_Available data_
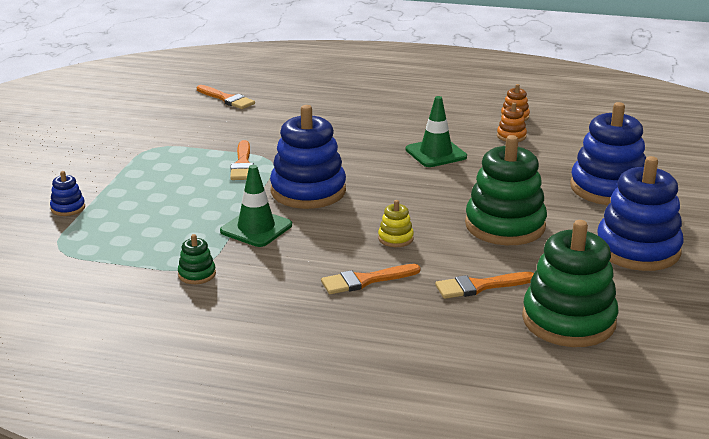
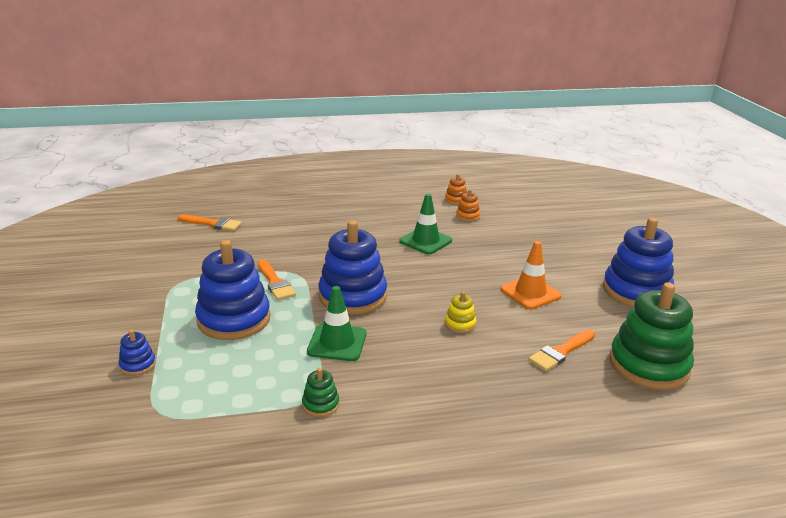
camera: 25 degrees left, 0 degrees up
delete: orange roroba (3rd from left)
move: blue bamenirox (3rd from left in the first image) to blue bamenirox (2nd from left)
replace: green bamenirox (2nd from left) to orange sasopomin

_Task to carry out_
Copy the listing above exactly, minus the pictures.

_Answer to this task_
camera: 25 degrees left, 0 degrees up
delete: orange roroba (3rd from left)
move: blue bamenirox (3rd from left in the first image) to blue bamenirox (2nd from left)
replace: green bamenirox (2nd from left) to orange sasopomin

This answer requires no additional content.